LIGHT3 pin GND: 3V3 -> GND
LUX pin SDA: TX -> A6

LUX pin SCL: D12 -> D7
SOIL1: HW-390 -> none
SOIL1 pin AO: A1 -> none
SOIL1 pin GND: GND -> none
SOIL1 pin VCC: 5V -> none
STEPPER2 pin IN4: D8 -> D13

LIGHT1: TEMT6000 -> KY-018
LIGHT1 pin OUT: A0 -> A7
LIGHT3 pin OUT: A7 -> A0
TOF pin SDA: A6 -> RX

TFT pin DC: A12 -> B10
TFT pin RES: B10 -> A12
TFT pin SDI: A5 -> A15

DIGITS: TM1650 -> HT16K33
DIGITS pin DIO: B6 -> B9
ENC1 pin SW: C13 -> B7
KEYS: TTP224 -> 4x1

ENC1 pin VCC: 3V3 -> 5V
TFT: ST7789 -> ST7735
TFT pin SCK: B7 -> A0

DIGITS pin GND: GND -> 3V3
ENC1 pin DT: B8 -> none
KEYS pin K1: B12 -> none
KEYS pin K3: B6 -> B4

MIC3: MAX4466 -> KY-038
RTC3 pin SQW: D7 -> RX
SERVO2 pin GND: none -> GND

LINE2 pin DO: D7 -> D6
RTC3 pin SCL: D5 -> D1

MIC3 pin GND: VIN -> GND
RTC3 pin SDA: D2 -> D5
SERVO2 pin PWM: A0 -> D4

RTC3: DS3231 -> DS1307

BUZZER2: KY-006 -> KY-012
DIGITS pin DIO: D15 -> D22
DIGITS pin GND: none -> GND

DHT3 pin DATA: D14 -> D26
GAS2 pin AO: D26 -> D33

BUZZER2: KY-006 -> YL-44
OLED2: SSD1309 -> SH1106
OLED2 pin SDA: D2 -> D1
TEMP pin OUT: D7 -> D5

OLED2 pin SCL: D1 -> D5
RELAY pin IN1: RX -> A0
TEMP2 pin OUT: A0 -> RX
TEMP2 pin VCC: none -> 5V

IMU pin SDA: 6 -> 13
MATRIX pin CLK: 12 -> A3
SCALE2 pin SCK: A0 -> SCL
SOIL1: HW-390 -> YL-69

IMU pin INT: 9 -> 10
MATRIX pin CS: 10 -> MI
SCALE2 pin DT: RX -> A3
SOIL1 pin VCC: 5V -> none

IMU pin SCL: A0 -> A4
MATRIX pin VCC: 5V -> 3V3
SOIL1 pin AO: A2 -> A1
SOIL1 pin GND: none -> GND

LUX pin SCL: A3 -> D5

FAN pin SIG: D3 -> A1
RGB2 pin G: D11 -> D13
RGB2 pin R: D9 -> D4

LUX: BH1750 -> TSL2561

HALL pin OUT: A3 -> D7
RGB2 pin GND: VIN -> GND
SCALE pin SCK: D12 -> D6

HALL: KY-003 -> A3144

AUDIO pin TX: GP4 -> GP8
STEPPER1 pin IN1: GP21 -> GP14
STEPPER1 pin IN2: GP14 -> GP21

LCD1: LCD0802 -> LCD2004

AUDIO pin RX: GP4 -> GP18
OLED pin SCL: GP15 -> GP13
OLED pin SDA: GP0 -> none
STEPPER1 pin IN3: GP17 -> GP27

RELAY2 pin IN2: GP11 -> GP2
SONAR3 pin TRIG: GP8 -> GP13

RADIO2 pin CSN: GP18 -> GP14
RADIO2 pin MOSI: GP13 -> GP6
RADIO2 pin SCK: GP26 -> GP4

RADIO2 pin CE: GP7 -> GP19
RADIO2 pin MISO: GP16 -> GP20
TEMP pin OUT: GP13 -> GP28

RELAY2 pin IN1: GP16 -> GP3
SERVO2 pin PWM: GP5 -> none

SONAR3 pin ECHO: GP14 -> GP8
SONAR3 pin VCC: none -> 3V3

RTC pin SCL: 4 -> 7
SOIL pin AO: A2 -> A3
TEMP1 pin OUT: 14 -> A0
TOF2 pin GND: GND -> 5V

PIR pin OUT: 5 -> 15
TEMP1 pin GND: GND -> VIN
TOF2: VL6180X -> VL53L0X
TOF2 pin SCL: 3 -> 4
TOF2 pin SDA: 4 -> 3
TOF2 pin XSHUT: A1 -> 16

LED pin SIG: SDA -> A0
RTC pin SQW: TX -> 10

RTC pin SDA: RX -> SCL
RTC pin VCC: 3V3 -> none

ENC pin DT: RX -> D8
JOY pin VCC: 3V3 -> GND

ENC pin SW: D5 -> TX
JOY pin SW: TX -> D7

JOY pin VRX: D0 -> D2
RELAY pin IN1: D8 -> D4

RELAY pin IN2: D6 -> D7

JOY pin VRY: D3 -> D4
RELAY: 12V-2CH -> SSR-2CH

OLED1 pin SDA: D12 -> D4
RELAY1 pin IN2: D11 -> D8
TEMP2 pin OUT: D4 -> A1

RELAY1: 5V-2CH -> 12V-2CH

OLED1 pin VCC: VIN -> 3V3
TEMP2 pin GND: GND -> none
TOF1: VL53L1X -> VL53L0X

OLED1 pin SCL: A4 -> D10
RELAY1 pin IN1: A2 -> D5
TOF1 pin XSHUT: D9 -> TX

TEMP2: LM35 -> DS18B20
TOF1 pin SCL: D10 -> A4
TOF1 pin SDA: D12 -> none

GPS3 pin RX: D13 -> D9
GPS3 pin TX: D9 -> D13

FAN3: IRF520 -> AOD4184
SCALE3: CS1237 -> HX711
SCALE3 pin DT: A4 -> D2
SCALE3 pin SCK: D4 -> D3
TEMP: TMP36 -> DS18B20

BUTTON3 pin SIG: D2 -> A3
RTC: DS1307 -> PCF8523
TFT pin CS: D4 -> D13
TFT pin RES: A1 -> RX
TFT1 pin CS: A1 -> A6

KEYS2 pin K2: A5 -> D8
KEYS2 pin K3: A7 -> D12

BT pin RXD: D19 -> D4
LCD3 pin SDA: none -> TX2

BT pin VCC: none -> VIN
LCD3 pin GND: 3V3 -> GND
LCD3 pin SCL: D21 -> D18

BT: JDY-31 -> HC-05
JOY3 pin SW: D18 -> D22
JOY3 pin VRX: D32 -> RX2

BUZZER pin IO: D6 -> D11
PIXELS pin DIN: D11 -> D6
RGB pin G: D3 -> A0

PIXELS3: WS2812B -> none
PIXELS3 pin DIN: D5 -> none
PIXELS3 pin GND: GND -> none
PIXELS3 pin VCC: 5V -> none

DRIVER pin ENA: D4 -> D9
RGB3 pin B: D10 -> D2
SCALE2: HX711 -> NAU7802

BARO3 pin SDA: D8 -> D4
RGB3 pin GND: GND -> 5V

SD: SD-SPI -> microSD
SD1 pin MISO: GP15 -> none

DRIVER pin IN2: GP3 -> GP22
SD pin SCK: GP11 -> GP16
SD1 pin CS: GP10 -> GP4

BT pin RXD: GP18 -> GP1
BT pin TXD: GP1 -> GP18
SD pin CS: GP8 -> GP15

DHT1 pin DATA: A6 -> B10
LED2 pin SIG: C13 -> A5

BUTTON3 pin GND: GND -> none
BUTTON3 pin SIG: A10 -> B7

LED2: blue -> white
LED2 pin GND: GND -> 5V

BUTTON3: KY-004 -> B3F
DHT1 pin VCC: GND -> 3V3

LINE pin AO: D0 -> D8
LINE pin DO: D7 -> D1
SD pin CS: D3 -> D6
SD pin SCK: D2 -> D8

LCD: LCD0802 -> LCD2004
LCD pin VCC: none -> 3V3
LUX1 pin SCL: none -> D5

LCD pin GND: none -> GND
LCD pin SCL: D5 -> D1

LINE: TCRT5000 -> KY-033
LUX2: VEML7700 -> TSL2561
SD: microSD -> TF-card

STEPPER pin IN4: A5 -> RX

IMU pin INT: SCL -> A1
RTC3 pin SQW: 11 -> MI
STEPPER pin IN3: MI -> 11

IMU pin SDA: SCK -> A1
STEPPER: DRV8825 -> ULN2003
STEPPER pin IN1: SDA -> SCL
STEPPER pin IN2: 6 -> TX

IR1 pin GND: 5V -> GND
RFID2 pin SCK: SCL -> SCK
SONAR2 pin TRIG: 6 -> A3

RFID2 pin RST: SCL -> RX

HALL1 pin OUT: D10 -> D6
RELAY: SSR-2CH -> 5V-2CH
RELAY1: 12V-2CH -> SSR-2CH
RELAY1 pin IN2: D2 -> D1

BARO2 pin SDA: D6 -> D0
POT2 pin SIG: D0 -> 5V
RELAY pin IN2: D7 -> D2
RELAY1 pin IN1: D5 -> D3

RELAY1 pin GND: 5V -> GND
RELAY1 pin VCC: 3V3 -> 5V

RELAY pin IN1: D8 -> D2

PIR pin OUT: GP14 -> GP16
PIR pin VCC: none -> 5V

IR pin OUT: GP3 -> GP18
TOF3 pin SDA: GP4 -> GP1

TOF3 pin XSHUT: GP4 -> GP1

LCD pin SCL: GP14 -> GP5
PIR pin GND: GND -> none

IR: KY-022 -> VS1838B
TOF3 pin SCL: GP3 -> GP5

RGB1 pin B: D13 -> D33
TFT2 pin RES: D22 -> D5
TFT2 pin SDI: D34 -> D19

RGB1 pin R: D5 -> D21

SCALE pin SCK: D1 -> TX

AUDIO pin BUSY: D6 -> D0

EXERCISE PROMPT:
Quote every line of the records above, from the first down to the one holding "RGB2 pin G: D11 -> D13", exactly as written.

TASK SOLUTION:
LIGHT3 pin GND: 3V3 -> GND
LUX pin SDA: TX -> A6

LUX pin SCL: D12 -> D7
SOIL1: HW-390 -> none
SOIL1 pin AO: A1 -> none
SOIL1 pin GND: GND -> none
SOIL1 pin VCC: 5V -> none
STEPPER2 pin IN4: D8 -> D13

LIGHT1: TEMT6000 -> KY-018
LIGHT1 pin OUT: A0 -> A7
LIGHT3 pin OUT: A7 -> A0
TOF pin SDA: A6 -> RX

TFT pin DC: A12 -> B10
TFT pin RES: B10 -> A12
TFT pin SDI: A5 -> A15

DIGITS: TM1650 -> HT16K33
DIGITS pin DIO: B6 -> B9
ENC1 pin SW: C13 -> B7
KEYS: TTP224 -> 4x1

ENC1 pin VCC: 3V3 -> 5V
TFT: ST7789 -> ST7735
TFT pin SCK: B7 -> A0

DIGITS pin GND: GND -> 3V3
ENC1 pin DT: B8 -> none
KEYS pin K1: B12 -> none
KEYS pin K3: B6 -> B4

MIC3: MAX4466 -> KY-038
RTC3 pin SQW: D7 -> RX
SERVO2 pin GND: none -> GND

LINE2 pin DO: D7 -> D6
RTC3 pin SCL: D5 -> D1

MIC3 pin GND: VIN -> GND
RTC3 pin SDA: D2 -> D5
SERVO2 pin PWM: A0 -> D4

RTC3: DS3231 -> DS1307

BUZZER2: KY-006 -> KY-012
DIGITS pin DIO: D15 -> D22
DIGITS pin GND: none -> GND

DHT3 pin DATA: D14 -> D26
GAS2 pin AO: D26 -> D33

BUZZER2: KY-006 -> YL-44
OLED2: SSD1309 -> SH1106
OLED2 pin SDA: D2 -> D1
TEMP pin OUT: D7 -> D5

OLED2 pin SCL: D1 -> D5
RELAY pin IN1: RX -> A0
TEMP2 pin OUT: A0 -> RX
TEMP2 pin VCC: none -> 5V

IMU pin SDA: 6 -> 13
MATRIX pin CLK: 12 -> A3
SCALE2 pin SCK: A0 -> SCL
SOIL1: HW-390 -> YL-69

IMU pin INT: 9 -> 10
MATRIX pin CS: 10 -> MI
SCALE2 pin DT: RX -> A3
SOIL1 pin VCC: 5V -> none

IMU pin SCL: A0 -> A4
MATRIX pin VCC: 5V -> 3V3
SOIL1 pin AO: A2 -> A1
SOIL1 pin GND: none -> GND

LUX pin SCL: A3 -> D5

FAN pin SIG: D3 -> A1
RGB2 pin G: D11 -> D13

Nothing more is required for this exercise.